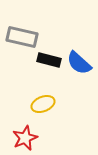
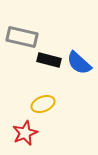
red star: moved 5 px up
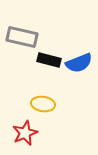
blue semicircle: rotated 64 degrees counterclockwise
yellow ellipse: rotated 30 degrees clockwise
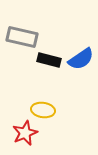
blue semicircle: moved 2 px right, 4 px up; rotated 12 degrees counterclockwise
yellow ellipse: moved 6 px down
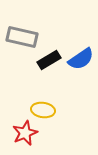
black rectangle: rotated 45 degrees counterclockwise
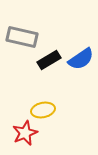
yellow ellipse: rotated 20 degrees counterclockwise
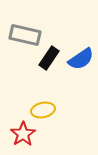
gray rectangle: moved 3 px right, 2 px up
black rectangle: moved 2 px up; rotated 25 degrees counterclockwise
red star: moved 2 px left, 1 px down; rotated 10 degrees counterclockwise
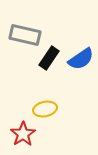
yellow ellipse: moved 2 px right, 1 px up
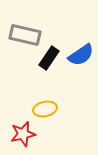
blue semicircle: moved 4 px up
red star: rotated 20 degrees clockwise
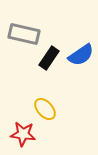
gray rectangle: moved 1 px left, 1 px up
yellow ellipse: rotated 60 degrees clockwise
red star: rotated 20 degrees clockwise
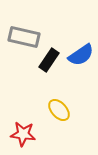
gray rectangle: moved 3 px down
black rectangle: moved 2 px down
yellow ellipse: moved 14 px right, 1 px down
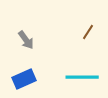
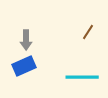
gray arrow: rotated 36 degrees clockwise
blue rectangle: moved 13 px up
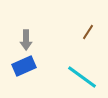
cyan line: rotated 36 degrees clockwise
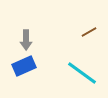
brown line: moved 1 px right; rotated 28 degrees clockwise
cyan line: moved 4 px up
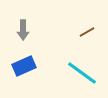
brown line: moved 2 px left
gray arrow: moved 3 px left, 10 px up
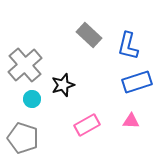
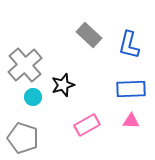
blue L-shape: moved 1 px right, 1 px up
blue rectangle: moved 6 px left, 7 px down; rotated 16 degrees clockwise
cyan circle: moved 1 px right, 2 px up
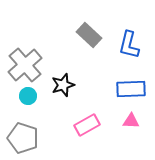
cyan circle: moved 5 px left, 1 px up
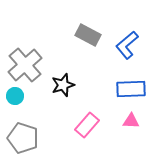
gray rectangle: moved 1 px left; rotated 15 degrees counterclockwise
blue L-shape: moved 2 px left; rotated 36 degrees clockwise
cyan circle: moved 13 px left
pink rectangle: rotated 20 degrees counterclockwise
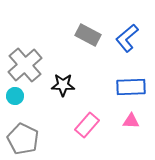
blue L-shape: moved 7 px up
black star: rotated 20 degrees clockwise
blue rectangle: moved 2 px up
gray pentagon: moved 1 px down; rotated 8 degrees clockwise
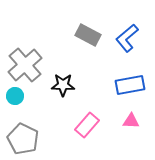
blue rectangle: moved 1 px left, 2 px up; rotated 8 degrees counterclockwise
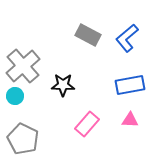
gray cross: moved 2 px left, 1 px down
pink triangle: moved 1 px left, 1 px up
pink rectangle: moved 1 px up
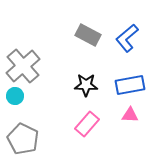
black star: moved 23 px right
pink triangle: moved 5 px up
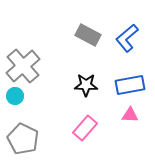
pink rectangle: moved 2 px left, 4 px down
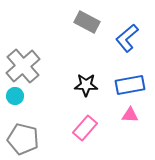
gray rectangle: moved 1 px left, 13 px up
gray pentagon: rotated 12 degrees counterclockwise
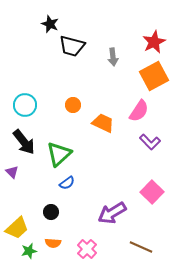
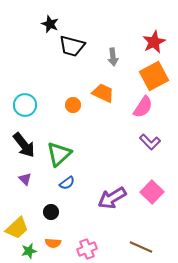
pink semicircle: moved 4 px right, 4 px up
orange trapezoid: moved 30 px up
black arrow: moved 3 px down
purple triangle: moved 13 px right, 7 px down
purple arrow: moved 15 px up
pink cross: rotated 24 degrees clockwise
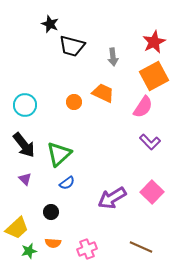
orange circle: moved 1 px right, 3 px up
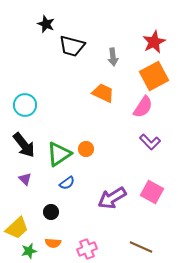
black star: moved 4 px left
orange circle: moved 12 px right, 47 px down
green triangle: rotated 8 degrees clockwise
pink square: rotated 15 degrees counterclockwise
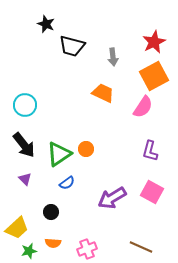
purple L-shape: moved 9 px down; rotated 60 degrees clockwise
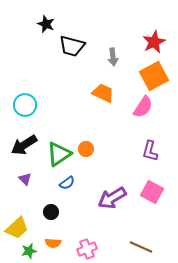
black arrow: rotated 96 degrees clockwise
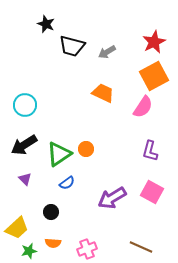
gray arrow: moved 6 px left, 5 px up; rotated 66 degrees clockwise
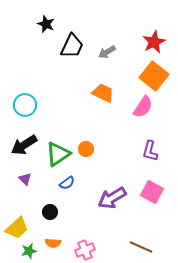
black trapezoid: rotated 80 degrees counterclockwise
orange square: rotated 24 degrees counterclockwise
green triangle: moved 1 px left
black circle: moved 1 px left
pink cross: moved 2 px left, 1 px down
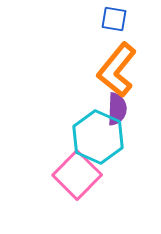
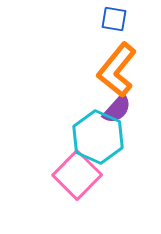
purple semicircle: rotated 40 degrees clockwise
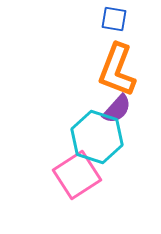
orange L-shape: rotated 18 degrees counterclockwise
cyan hexagon: moved 1 px left; rotated 6 degrees counterclockwise
pink square: rotated 12 degrees clockwise
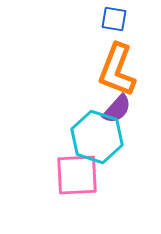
pink square: rotated 30 degrees clockwise
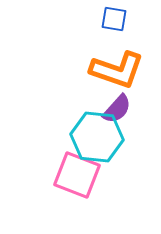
orange L-shape: rotated 92 degrees counterclockwise
cyan hexagon: rotated 12 degrees counterclockwise
pink square: rotated 24 degrees clockwise
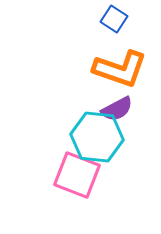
blue square: rotated 24 degrees clockwise
orange L-shape: moved 3 px right, 1 px up
purple semicircle: rotated 20 degrees clockwise
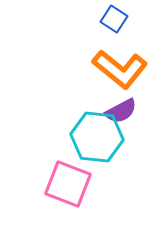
orange L-shape: rotated 20 degrees clockwise
purple semicircle: moved 4 px right, 2 px down
pink square: moved 9 px left, 9 px down
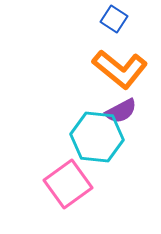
pink square: rotated 33 degrees clockwise
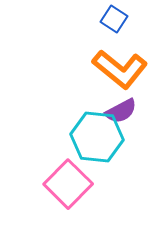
pink square: rotated 9 degrees counterclockwise
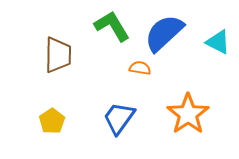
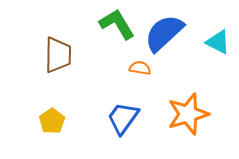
green L-shape: moved 5 px right, 2 px up
orange star: rotated 18 degrees clockwise
blue trapezoid: moved 4 px right
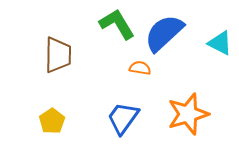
cyan triangle: moved 2 px right, 1 px down
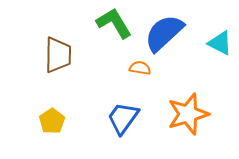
green L-shape: moved 3 px left, 1 px up
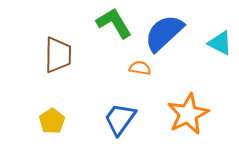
orange star: rotated 9 degrees counterclockwise
blue trapezoid: moved 3 px left, 1 px down
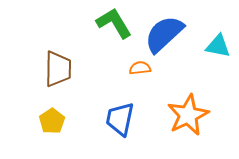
blue semicircle: moved 1 px down
cyan triangle: moved 2 px left, 3 px down; rotated 16 degrees counterclockwise
brown trapezoid: moved 14 px down
orange semicircle: rotated 15 degrees counterclockwise
orange star: moved 1 px down
blue trapezoid: rotated 24 degrees counterclockwise
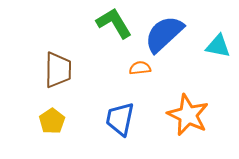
brown trapezoid: moved 1 px down
orange star: rotated 21 degrees counterclockwise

**Description of the task**
Recast the material above as a Markdown table with the columns Row and Change, giving each line its own numbered row and skipping blank lines. Omit the picture lines.

**Worked solution**
| Row | Change |
|---|---|
| 1 | red star: moved 5 px up |
| 2 | blue semicircle: rotated 64 degrees counterclockwise |
| 3 | yellow ellipse: rotated 30 degrees clockwise |
| 4 | blue semicircle: moved 2 px right, 4 px up; rotated 12 degrees counterclockwise |
| 5 | yellow ellipse: moved 6 px down |
| 6 | black rectangle: rotated 45 degrees counterclockwise |
| 7 | yellow ellipse: rotated 20 degrees counterclockwise |
| 8 | gray rectangle: moved 3 px right, 2 px up |
| 9 | black rectangle: moved 2 px up; rotated 25 degrees counterclockwise |
| 10 | red star: moved 2 px left, 1 px down; rotated 10 degrees counterclockwise |
| 11 | yellow ellipse: moved 2 px right, 1 px up |
| 12 | blue semicircle: moved 4 px up |
| 13 | red star: rotated 20 degrees clockwise |
| 14 | gray rectangle: moved 1 px left, 1 px up |
| 15 | yellow ellipse: rotated 60 degrees clockwise |
| 16 | red star: rotated 20 degrees clockwise |
| 17 | gray rectangle: moved 3 px down |
| 18 | black rectangle: moved 2 px down |
| 19 | yellow ellipse: moved 14 px right, 1 px down |
| 20 | gray arrow: rotated 36 degrees clockwise |
| 21 | blue rectangle: moved 13 px up |
| 22 | cyan line: rotated 36 degrees clockwise |
| 23 | brown line: moved 1 px right; rotated 28 degrees clockwise |
| 24 | cyan line: moved 4 px up |
| 25 | brown line: moved 2 px left |
| 26 | gray arrow: moved 3 px left, 10 px up |
| 27 | blue L-shape: moved 1 px right, 1 px up |
| 28 | blue rectangle: moved 6 px left, 7 px down; rotated 16 degrees clockwise |
| 29 | cyan circle: moved 1 px right, 2 px up |
| 30 | cyan circle: moved 5 px left, 1 px up |
| 31 | gray rectangle: moved 1 px left; rotated 15 degrees counterclockwise |
| 32 | blue L-shape: moved 2 px left; rotated 36 degrees clockwise |
| 33 | cyan circle: moved 13 px left |
| 34 | pink rectangle: rotated 20 degrees counterclockwise |
| 35 | blue L-shape: moved 7 px up |
| 36 | black star: rotated 20 degrees clockwise |
| 37 | blue rectangle: moved 2 px up |
| 38 | gray pentagon: moved 1 px down; rotated 8 degrees clockwise |
| 39 | blue rectangle: moved 1 px left, 2 px up; rotated 8 degrees counterclockwise |
| 40 | gray cross: moved 2 px left, 1 px down |
| 41 | pink triangle: moved 1 px left, 1 px up |
| 42 | pink rectangle: moved 1 px up |
| 43 | black star: moved 23 px right |
| 44 | pink triangle: moved 5 px up |
| 45 | pink rectangle: moved 2 px left, 4 px down |
| 46 | gray rectangle: moved 1 px left, 13 px up |
| 47 | gray pentagon: rotated 12 degrees counterclockwise |
| 48 | pink semicircle: moved 4 px right, 4 px up |
| 49 | orange trapezoid: moved 30 px up |
| 50 | black arrow: moved 3 px down |
| 51 | purple triangle: moved 13 px right, 7 px down |
| 52 | purple arrow: moved 15 px up |
| 53 | pink cross: rotated 24 degrees clockwise |
| 54 | orange circle: moved 1 px right, 3 px up |
| 55 | black star: moved 4 px left |
| 56 | orange circle: moved 12 px right, 47 px down |
| 57 | green triangle: rotated 8 degrees clockwise |
| 58 | pink square: rotated 15 degrees counterclockwise |
| 59 | purple L-shape: moved 9 px down; rotated 60 degrees clockwise |
| 60 | black arrow: rotated 96 degrees clockwise |
| 61 | gray arrow: moved 6 px left, 5 px up; rotated 66 degrees clockwise |
| 62 | black trapezoid: rotated 80 degrees counterclockwise |
| 63 | orange square: rotated 24 degrees counterclockwise |
| 64 | green triangle: moved 1 px left |
| 65 | black circle: moved 1 px left |
| 66 | pink cross: moved 2 px left, 1 px down |
| 67 | purple semicircle: rotated 40 degrees clockwise |
| 68 | orange L-shape: rotated 18 degrees counterclockwise |
| 69 | cyan hexagon: moved 1 px left; rotated 6 degrees counterclockwise |
| 70 | pink square: rotated 12 degrees clockwise |
| 71 | pink square: rotated 30 degrees clockwise |
| 72 | orange L-shape: rotated 92 degrees counterclockwise |
| 73 | cyan hexagon: rotated 12 degrees counterclockwise |
| 74 | pink square: rotated 24 degrees clockwise |
| 75 | blue square: rotated 24 degrees clockwise |
| 76 | orange L-shape: moved 3 px right, 1 px up |
| 77 | purple semicircle: rotated 20 degrees clockwise |
| 78 | orange L-shape: rotated 20 degrees clockwise |
| 79 | purple semicircle: moved 4 px right, 2 px down |
| 80 | pink square: moved 9 px left, 9 px down |
| 81 | pink square: rotated 33 degrees clockwise |
| 82 | pink square: rotated 9 degrees counterclockwise |
| 83 | green L-shape: moved 5 px right, 2 px up |
| 84 | orange star: rotated 18 degrees clockwise |
| 85 | blue trapezoid: moved 4 px right |
| 86 | cyan triangle: moved 2 px right, 1 px down |
| 87 | green L-shape: moved 3 px left, 1 px up |
| 88 | orange star: rotated 9 degrees counterclockwise |
| 89 | blue trapezoid: moved 3 px left, 1 px down |
| 90 | blue semicircle: moved 1 px down |
| 91 | cyan triangle: moved 2 px left, 3 px down; rotated 16 degrees counterclockwise |
| 92 | brown trapezoid: moved 14 px down |
| 93 | orange semicircle: rotated 15 degrees counterclockwise |
| 94 | orange star: moved 1 px down |
| 95 | blue trapezoid: rotated 24 degrees counterclockwise |
| 96 | brown trapezoid: moved 1 px down |
| 97 | orange star: rotated 21 degrees counterclockwise |